*Task to complete*. Every entry that follows should be output exactly, and every image in it left out.

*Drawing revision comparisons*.
= Beginning of Section =

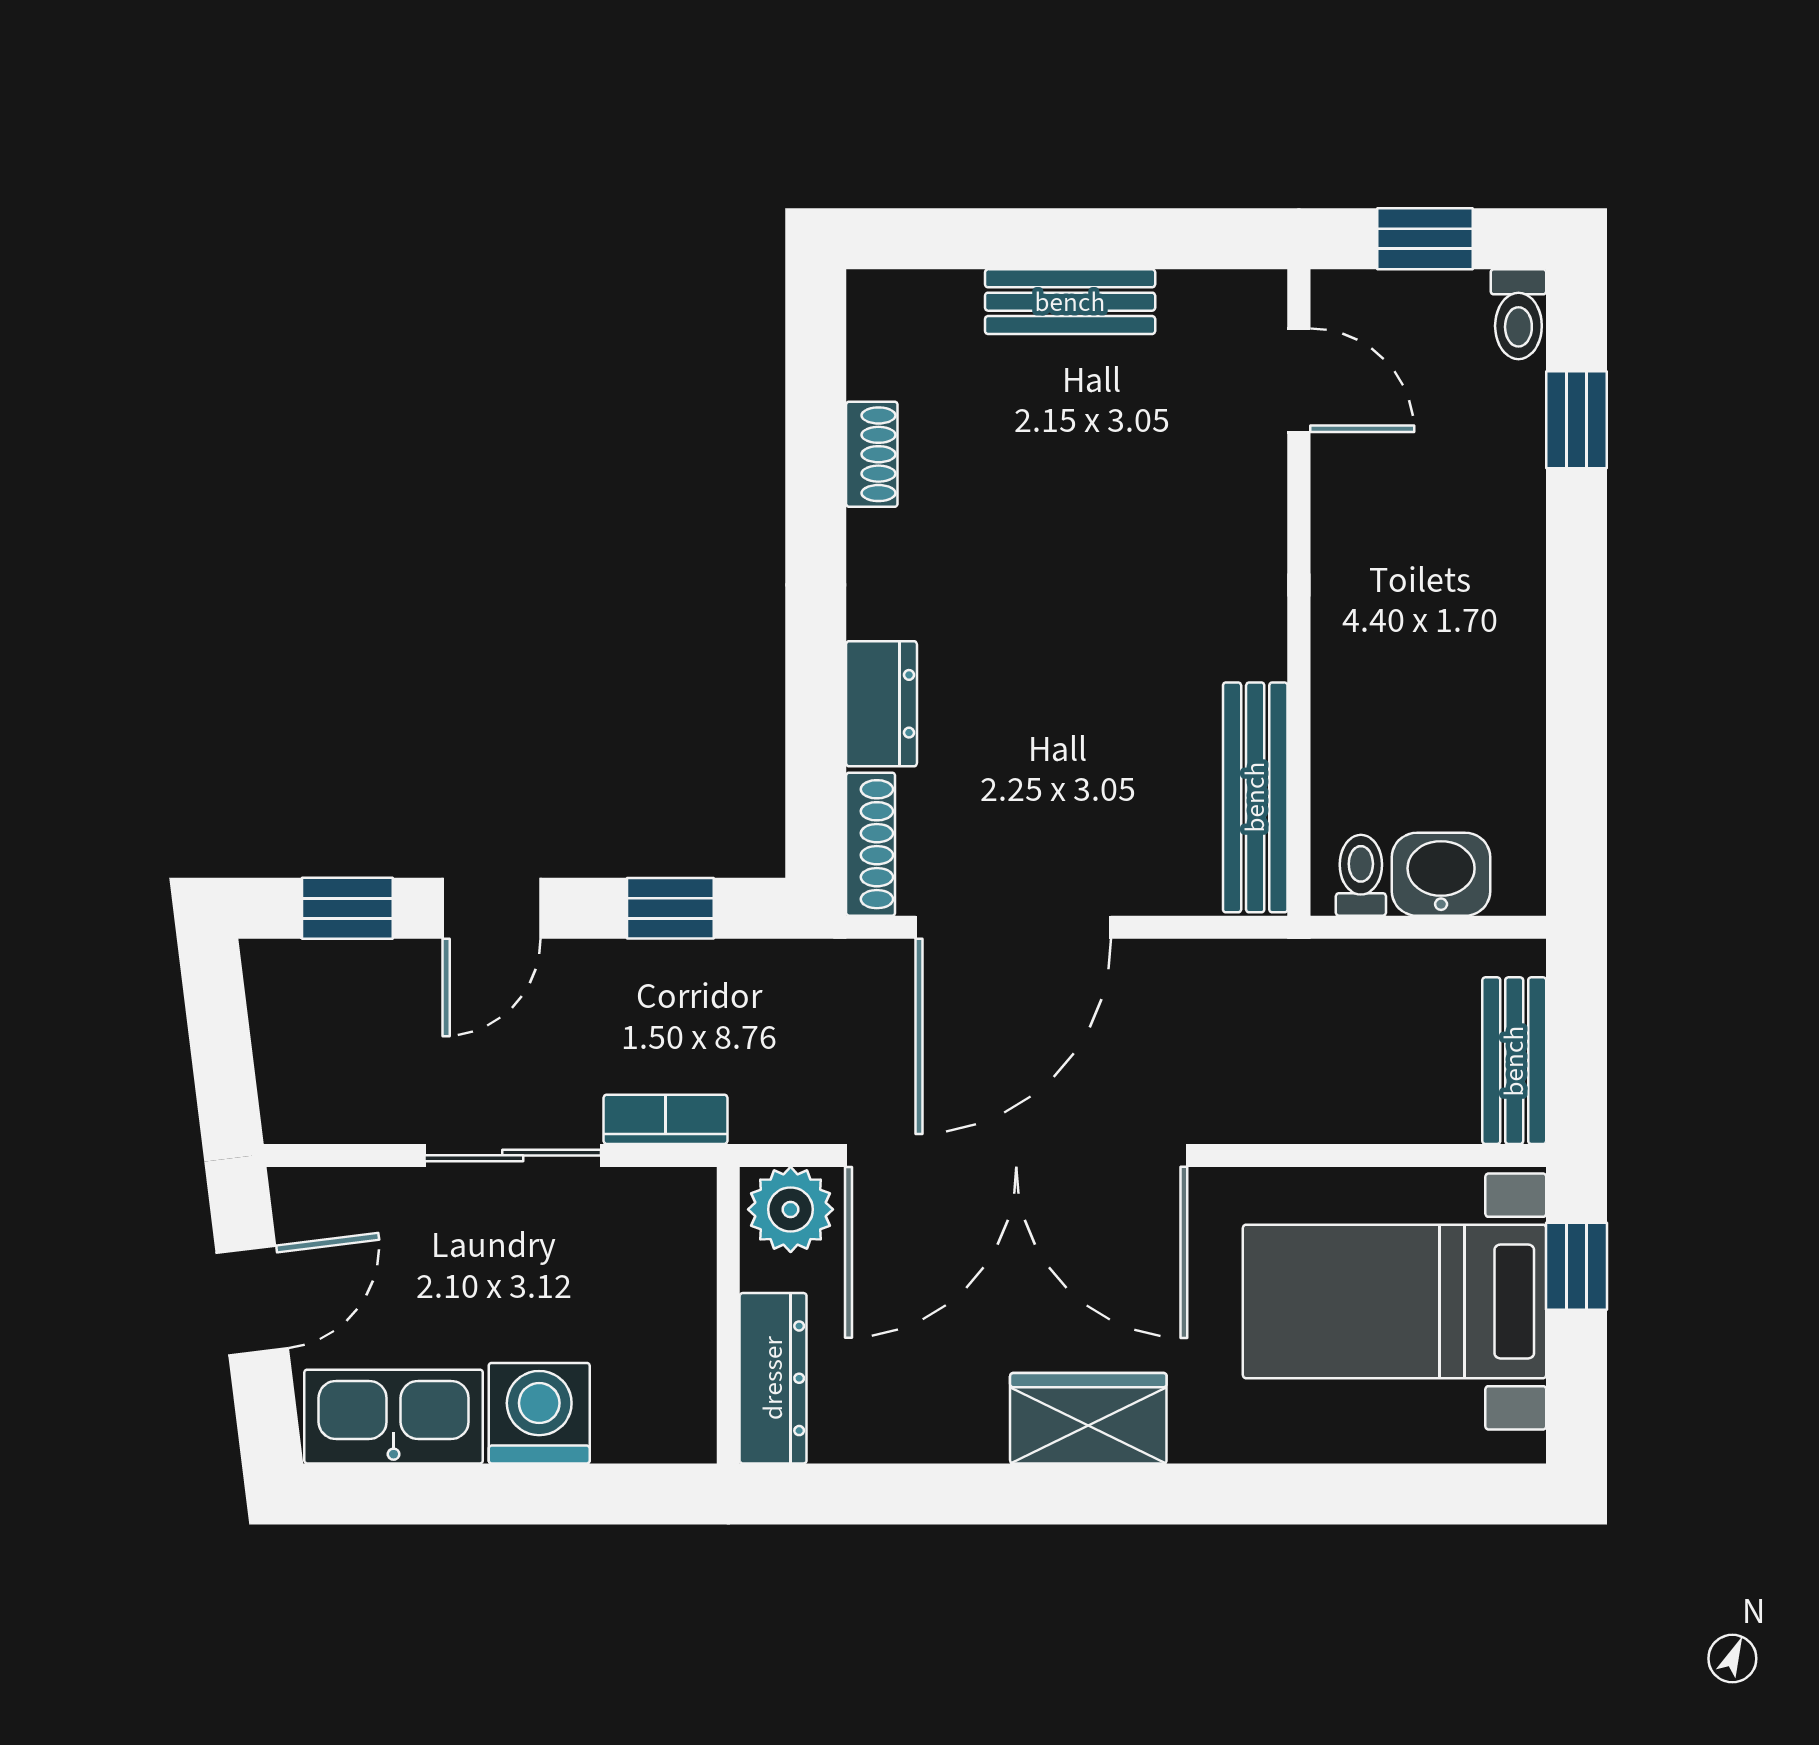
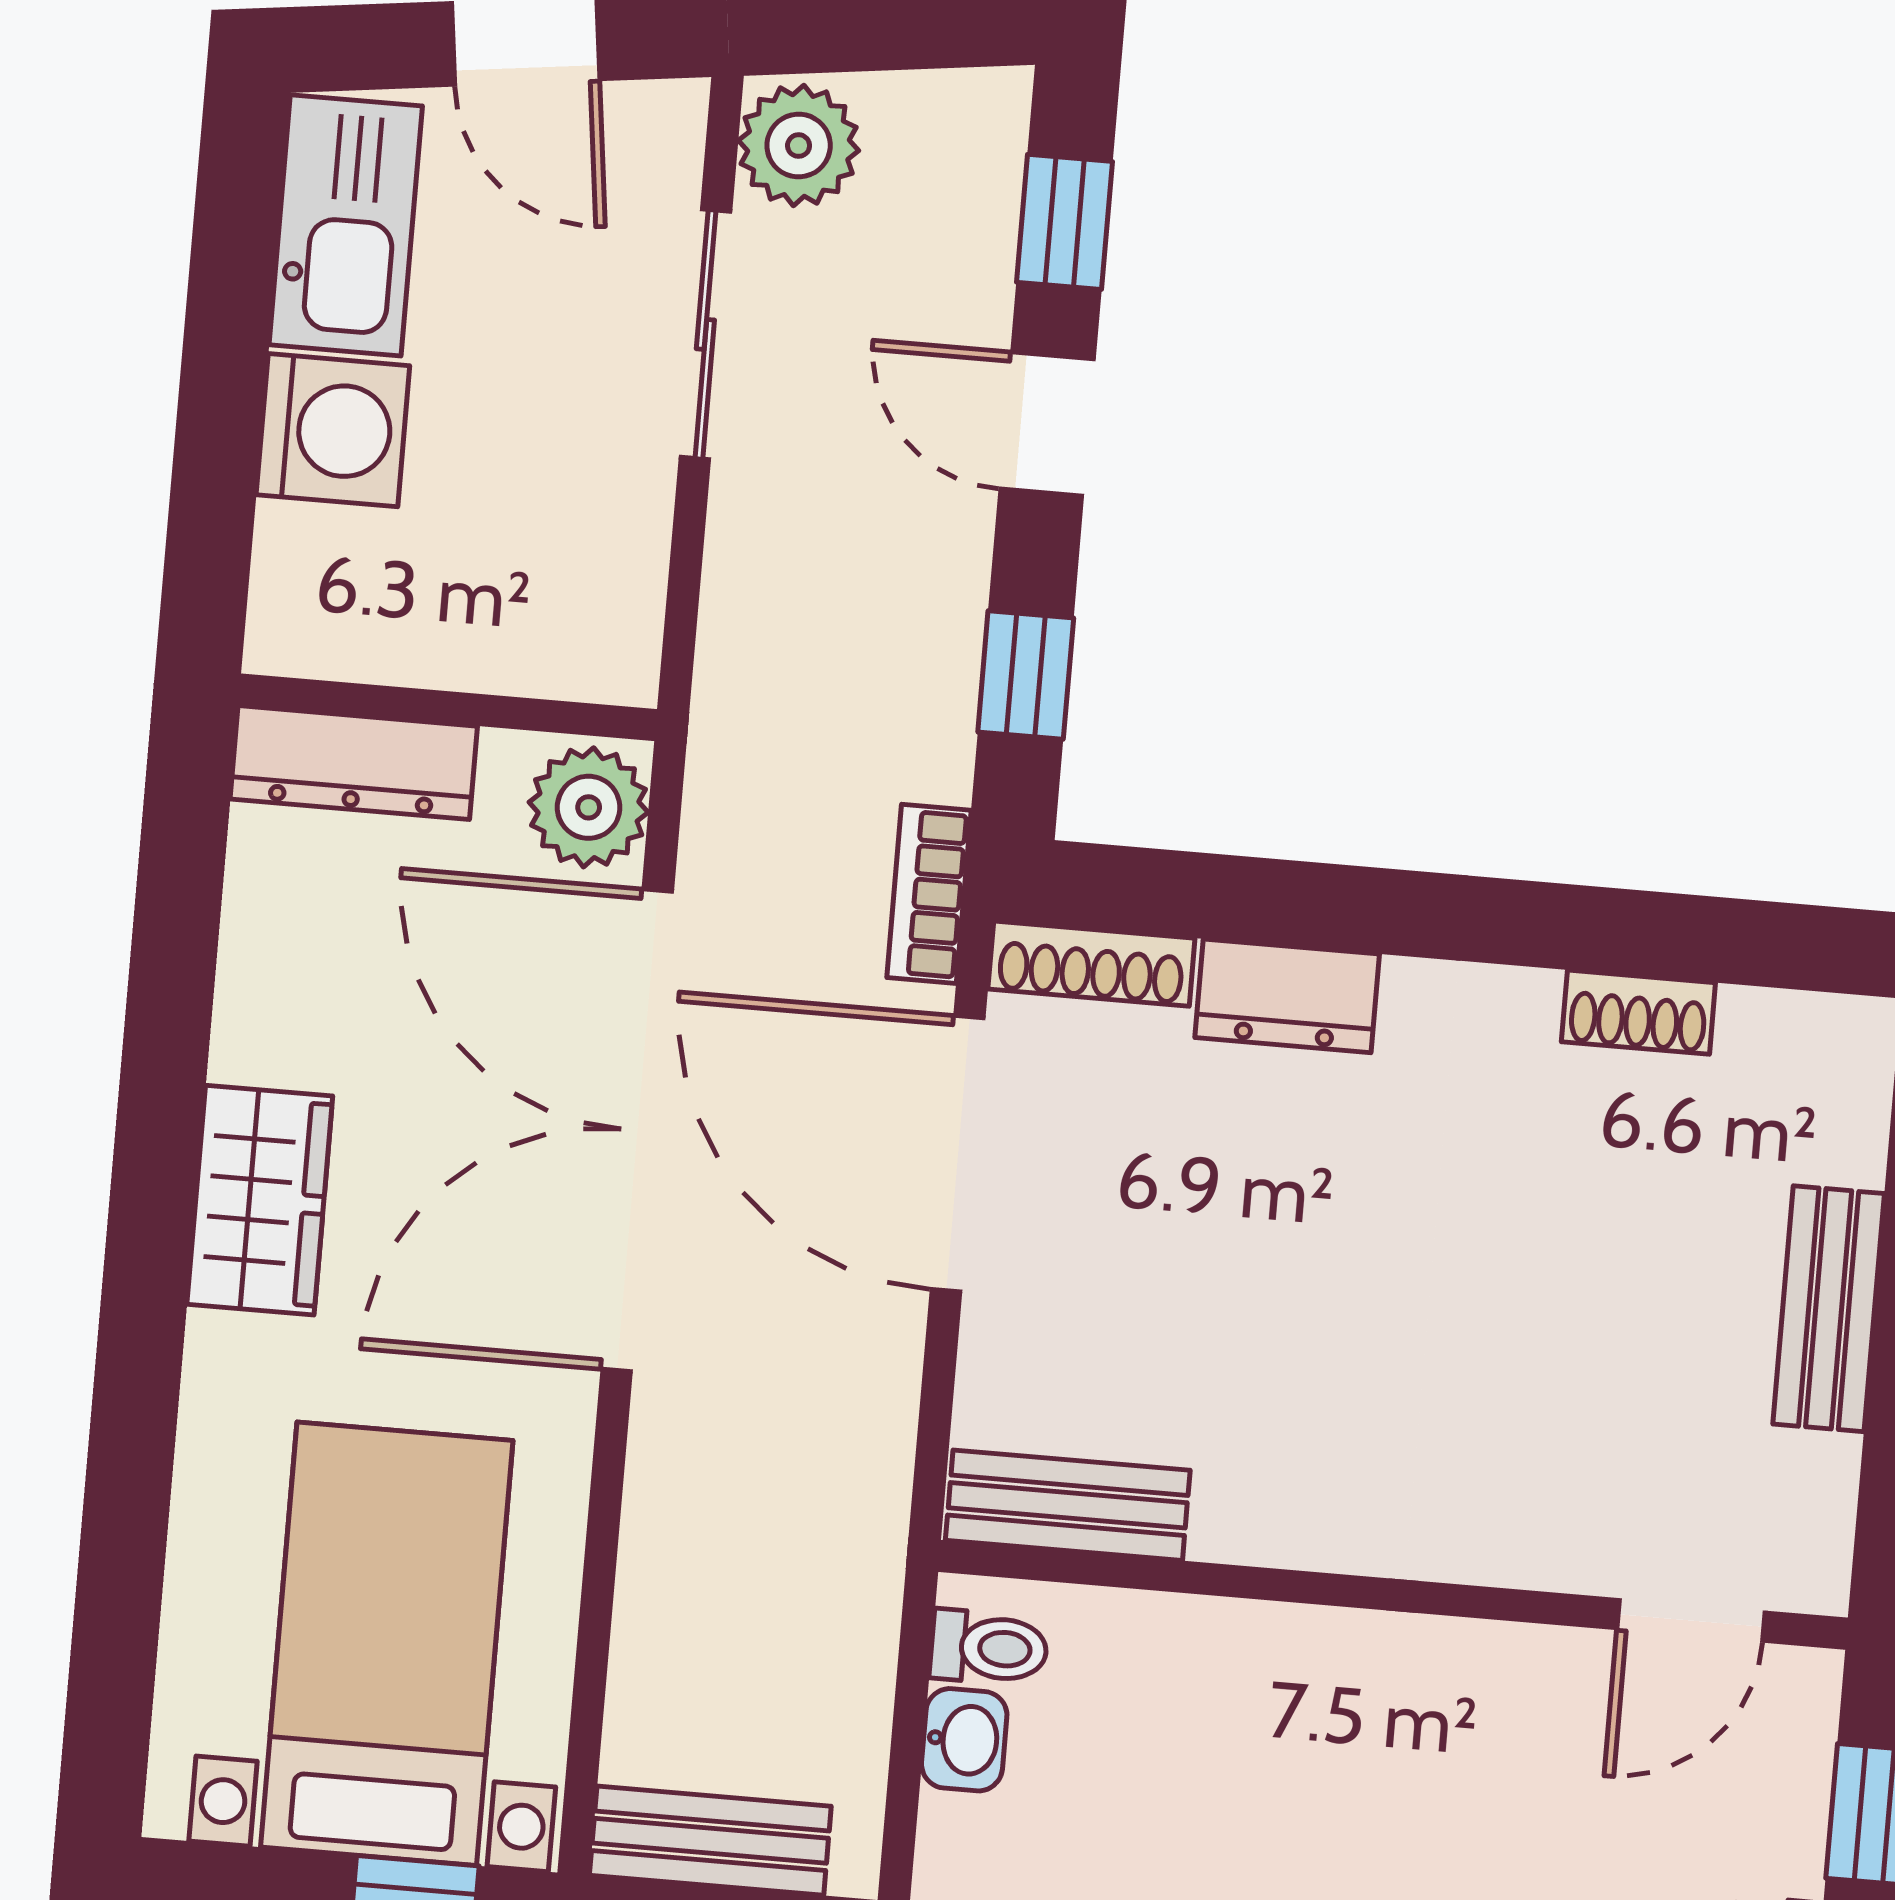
bench: (1255, 797) -> (1068, 1505), width x0.73
washbasin: (1441, 874) -> (964, 1740), width x0.72, depth x0.69
plant: (310, 1101) -> (799, 146), added
bookcase: (665, 1119) -> (929, 894), moved, turned 180
sliding door: (513, 1155) -> (705, 334), moved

= End of Section =

*Exercise output*.
bench: (1255, 797) -> (1068, 1505), width x0.73
washbasin: (1441, 874) -> (964, 1740), width x0.72, depth x0.69
plant: (310, 1101) -> (799, 146), added
bookcase: (665, 1119) -> (929, 894), moved, turned 180
sliding door: (513, 1155) -> (705, 334), moved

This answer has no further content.